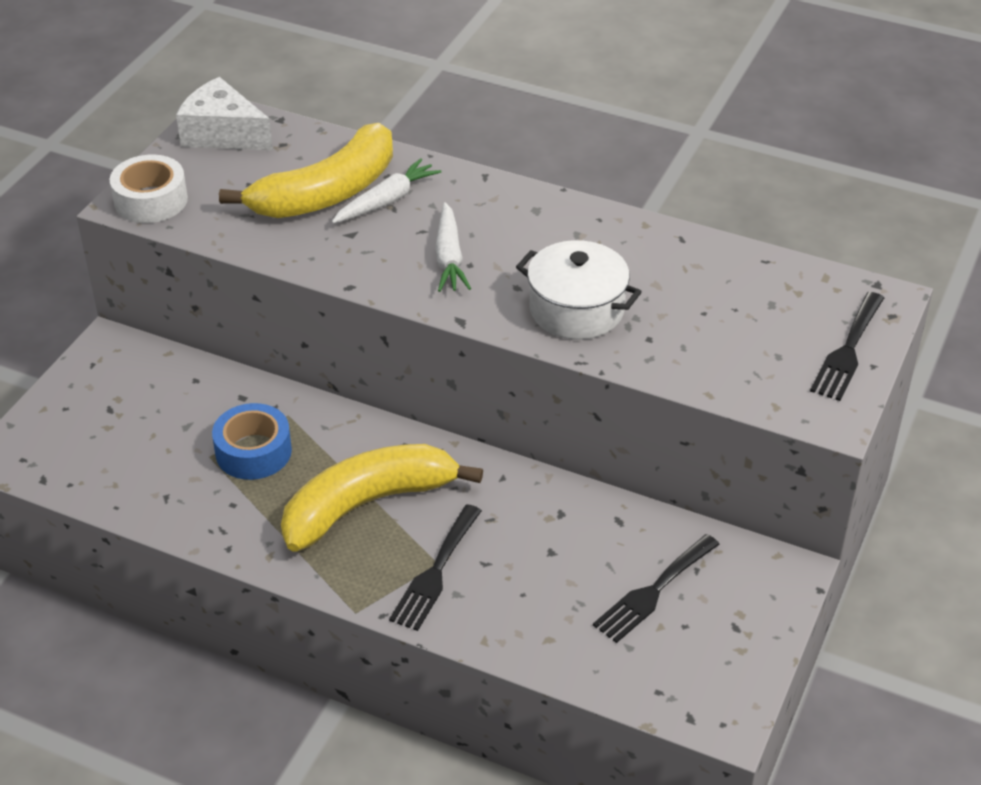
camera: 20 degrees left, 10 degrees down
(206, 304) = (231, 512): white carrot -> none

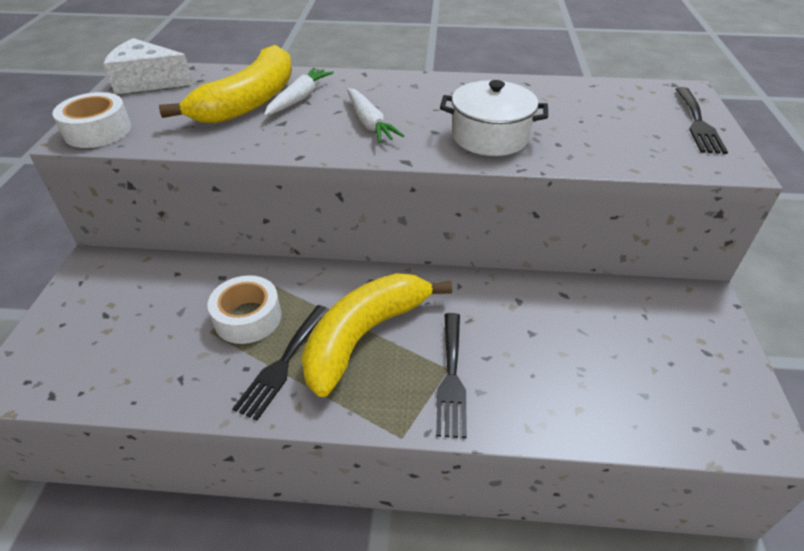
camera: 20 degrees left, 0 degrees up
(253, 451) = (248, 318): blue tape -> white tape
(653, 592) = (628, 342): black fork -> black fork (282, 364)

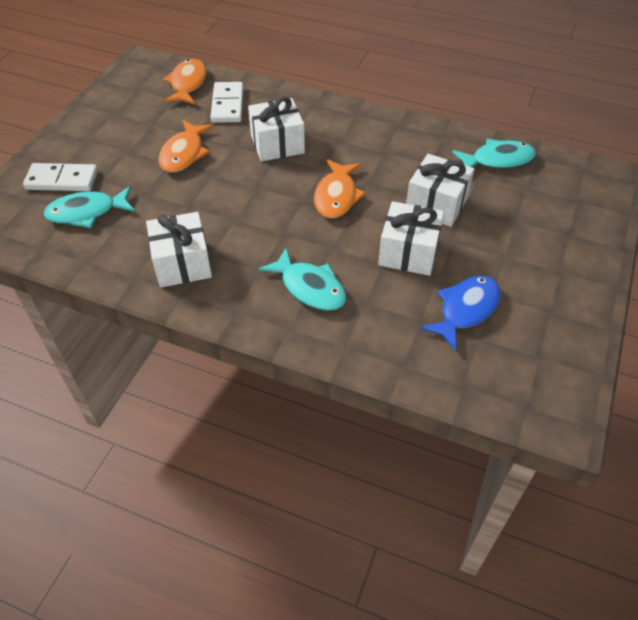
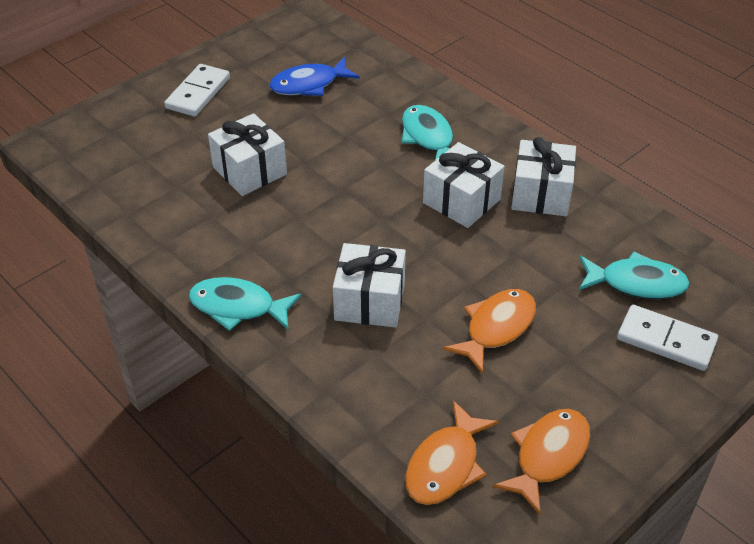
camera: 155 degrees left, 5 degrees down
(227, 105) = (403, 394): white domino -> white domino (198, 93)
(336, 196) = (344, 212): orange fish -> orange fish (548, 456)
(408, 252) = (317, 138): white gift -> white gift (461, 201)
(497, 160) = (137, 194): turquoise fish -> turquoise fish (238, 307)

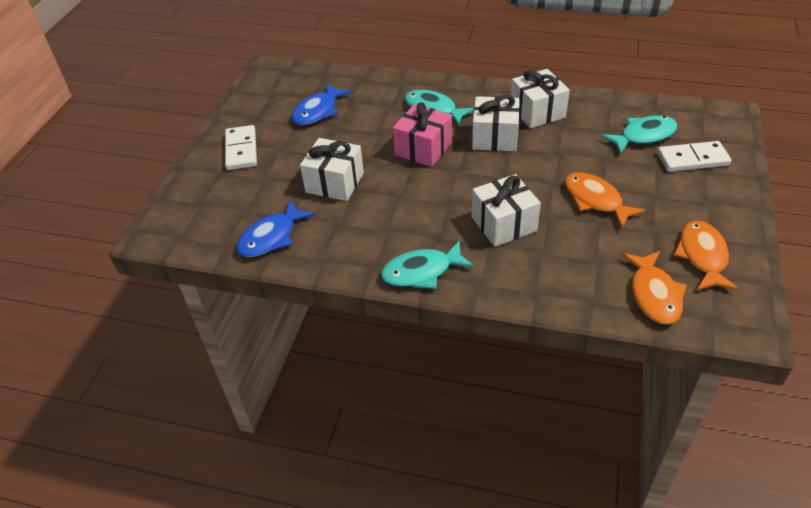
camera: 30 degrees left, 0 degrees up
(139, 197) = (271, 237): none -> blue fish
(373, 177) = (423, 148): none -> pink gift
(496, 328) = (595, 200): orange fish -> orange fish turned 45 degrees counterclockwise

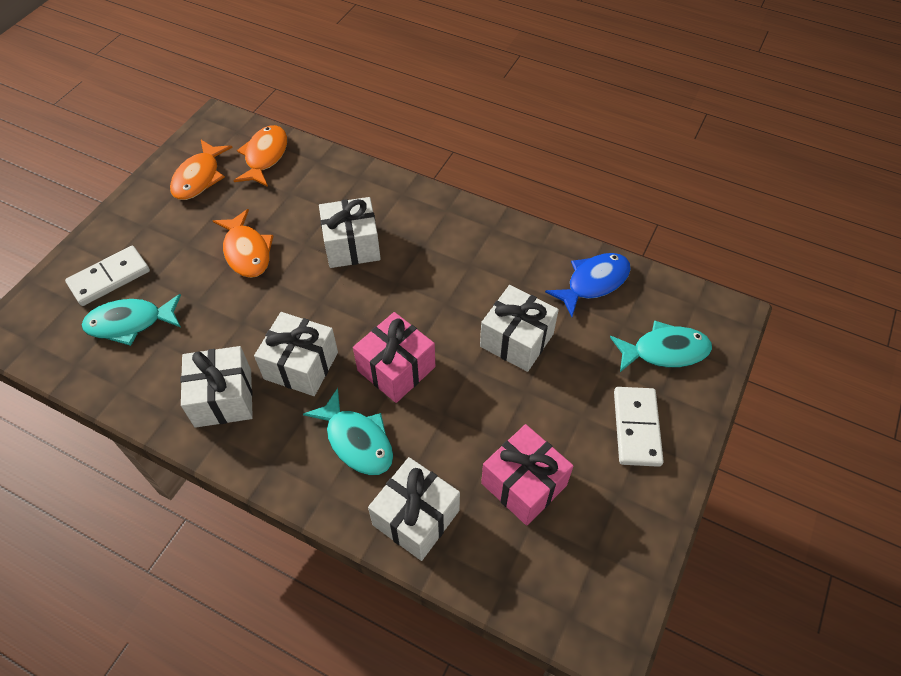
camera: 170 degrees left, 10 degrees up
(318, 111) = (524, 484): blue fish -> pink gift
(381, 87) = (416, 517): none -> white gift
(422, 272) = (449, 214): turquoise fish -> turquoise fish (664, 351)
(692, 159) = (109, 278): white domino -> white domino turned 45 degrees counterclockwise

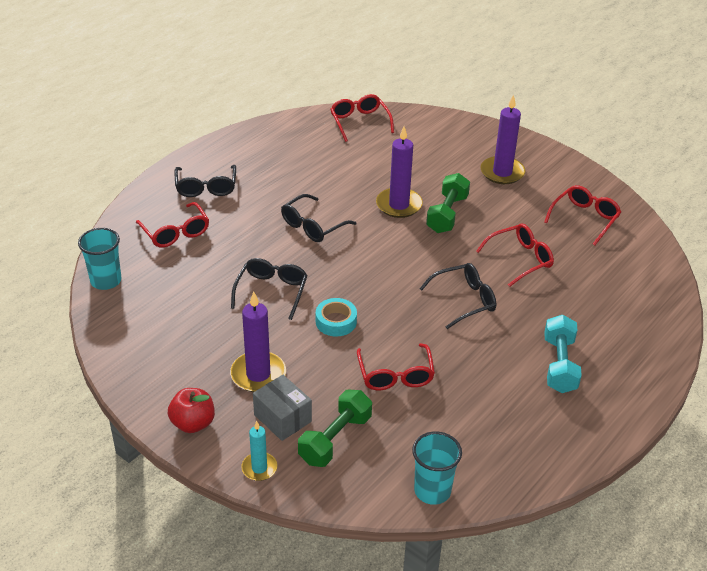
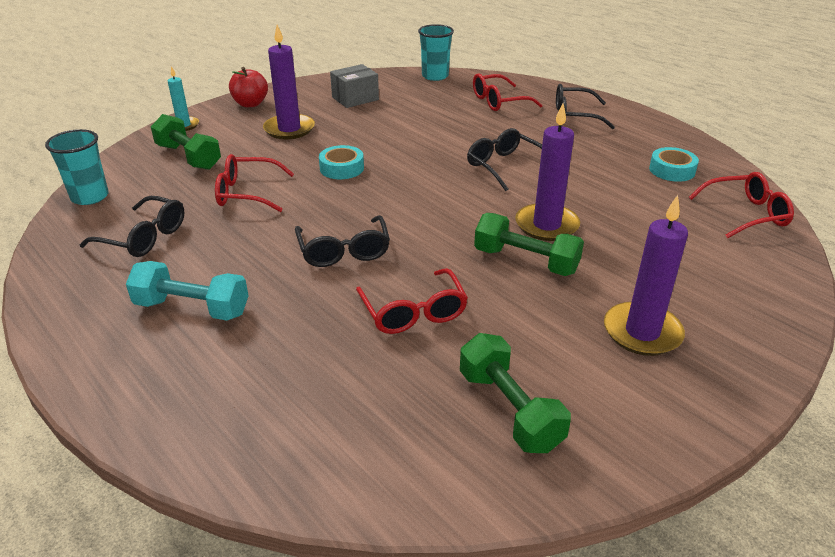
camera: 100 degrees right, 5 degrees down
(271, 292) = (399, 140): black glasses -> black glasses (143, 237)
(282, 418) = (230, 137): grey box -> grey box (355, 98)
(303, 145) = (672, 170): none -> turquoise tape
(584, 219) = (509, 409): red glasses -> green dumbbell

▬▬▬

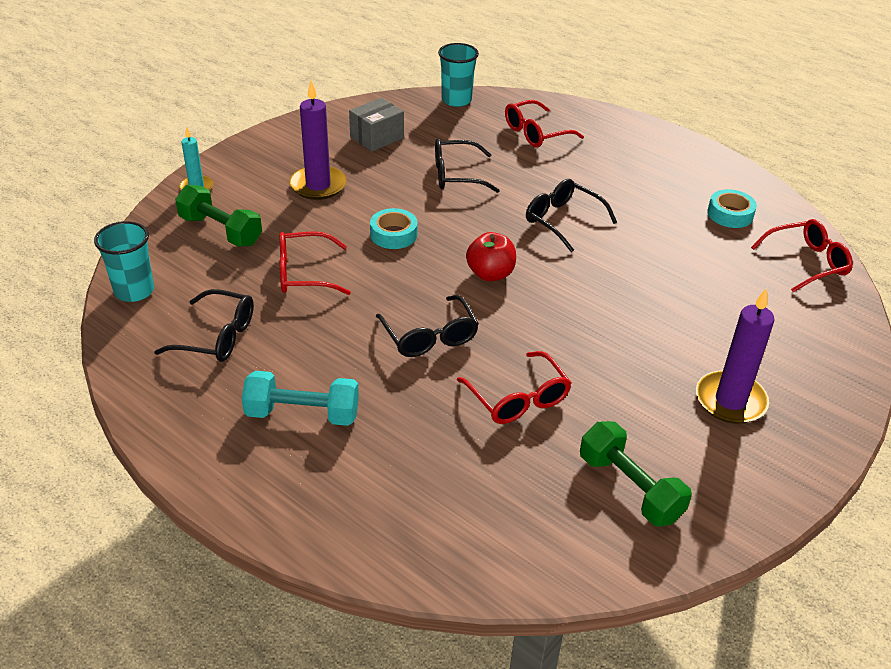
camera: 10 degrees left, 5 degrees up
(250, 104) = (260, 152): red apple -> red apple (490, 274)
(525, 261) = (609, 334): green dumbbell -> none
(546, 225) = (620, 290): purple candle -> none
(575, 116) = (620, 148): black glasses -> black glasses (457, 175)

▬▬▬

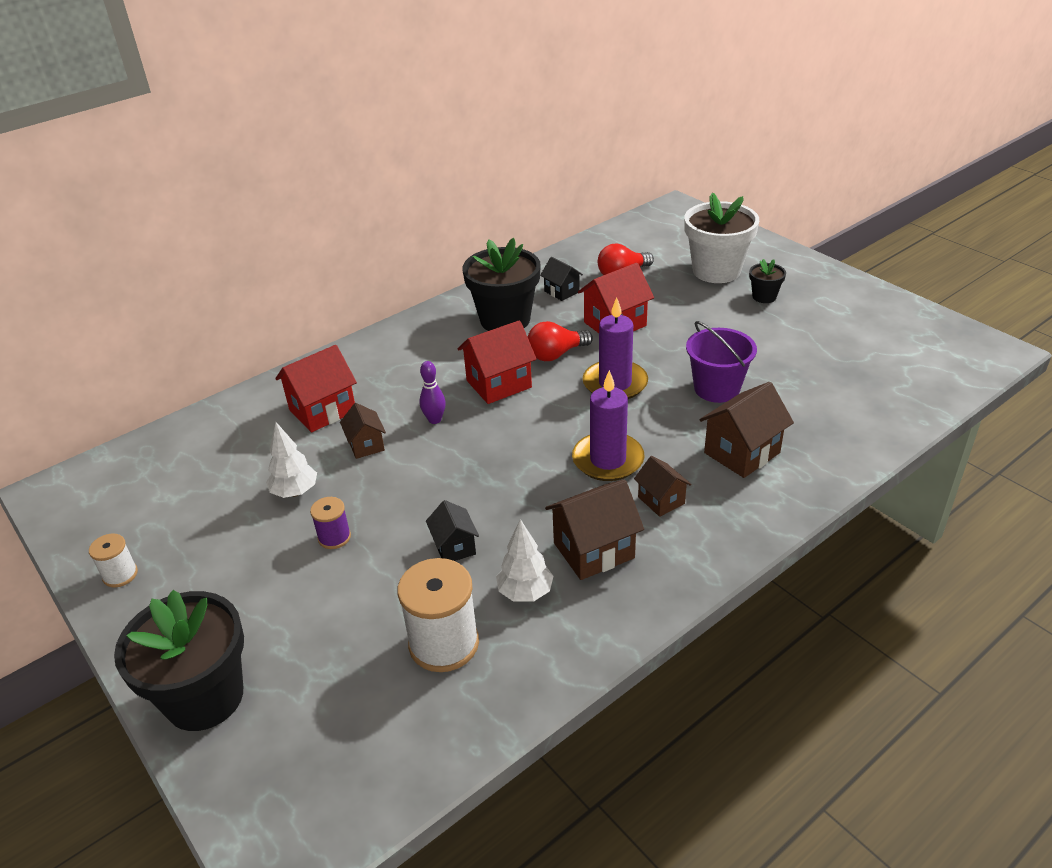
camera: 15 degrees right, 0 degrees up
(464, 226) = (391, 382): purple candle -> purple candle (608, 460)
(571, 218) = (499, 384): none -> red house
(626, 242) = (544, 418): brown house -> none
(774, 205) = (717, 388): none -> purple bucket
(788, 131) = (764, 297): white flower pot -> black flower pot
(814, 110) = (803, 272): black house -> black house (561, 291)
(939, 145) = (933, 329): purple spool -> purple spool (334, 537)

▬▬▬

→ **WORK TO COMPLETE**
Among the entries above, locate the line with "(422, 272) = (449, 214): turquoise" and the line with "(271, 292) = (399, 140): black". Give those two lines and all lines between them again, exactly, leaving out the pictures.

→ **YOUR RESPONSE**
(422, 272) = (449, 214): turquoise fish -> turquoise fish (664, 351)
(692, 159) = (109, 278): white domino -> white domino turned 45 degrees counterclockwise

camera: 100 degrees right, 5 degrees down
(271, 292) = (399, 140): black glasses -> black glasses (143, 237)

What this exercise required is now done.